→ TASK TO COMPLETE
For each line of the data below that includes the string "grey", count one, and answer with the sum only.

→ ENTRIES SUPPLIED

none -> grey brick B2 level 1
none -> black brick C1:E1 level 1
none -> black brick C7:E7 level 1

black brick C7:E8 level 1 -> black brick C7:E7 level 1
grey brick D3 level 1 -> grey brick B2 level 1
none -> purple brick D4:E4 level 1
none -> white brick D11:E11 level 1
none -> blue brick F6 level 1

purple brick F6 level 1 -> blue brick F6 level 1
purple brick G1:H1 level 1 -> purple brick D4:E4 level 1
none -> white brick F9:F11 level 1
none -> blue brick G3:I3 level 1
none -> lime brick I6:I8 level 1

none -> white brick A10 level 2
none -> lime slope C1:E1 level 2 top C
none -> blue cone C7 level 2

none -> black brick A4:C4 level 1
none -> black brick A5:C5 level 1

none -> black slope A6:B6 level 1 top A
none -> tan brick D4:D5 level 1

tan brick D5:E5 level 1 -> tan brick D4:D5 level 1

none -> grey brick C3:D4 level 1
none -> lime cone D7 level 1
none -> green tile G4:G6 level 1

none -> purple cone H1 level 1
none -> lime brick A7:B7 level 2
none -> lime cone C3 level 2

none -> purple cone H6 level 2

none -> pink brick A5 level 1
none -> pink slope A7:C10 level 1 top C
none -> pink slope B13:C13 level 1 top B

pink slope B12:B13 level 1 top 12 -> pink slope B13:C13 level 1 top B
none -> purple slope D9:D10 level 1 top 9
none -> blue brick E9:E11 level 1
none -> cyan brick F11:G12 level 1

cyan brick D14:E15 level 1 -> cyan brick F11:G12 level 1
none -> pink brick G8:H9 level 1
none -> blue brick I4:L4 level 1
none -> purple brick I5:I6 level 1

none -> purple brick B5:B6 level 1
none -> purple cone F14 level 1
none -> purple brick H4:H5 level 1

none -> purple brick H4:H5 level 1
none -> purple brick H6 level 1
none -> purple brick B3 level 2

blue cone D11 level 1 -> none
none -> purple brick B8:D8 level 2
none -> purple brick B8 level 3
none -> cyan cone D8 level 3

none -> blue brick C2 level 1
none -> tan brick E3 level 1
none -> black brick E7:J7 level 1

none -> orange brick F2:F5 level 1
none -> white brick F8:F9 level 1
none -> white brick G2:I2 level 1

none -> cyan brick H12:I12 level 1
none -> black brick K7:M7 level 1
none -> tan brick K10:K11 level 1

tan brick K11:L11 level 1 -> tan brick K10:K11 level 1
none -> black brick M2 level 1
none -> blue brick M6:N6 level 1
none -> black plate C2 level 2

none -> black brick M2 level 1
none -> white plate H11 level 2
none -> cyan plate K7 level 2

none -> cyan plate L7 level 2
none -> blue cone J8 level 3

→ EXERCISE RESULT
3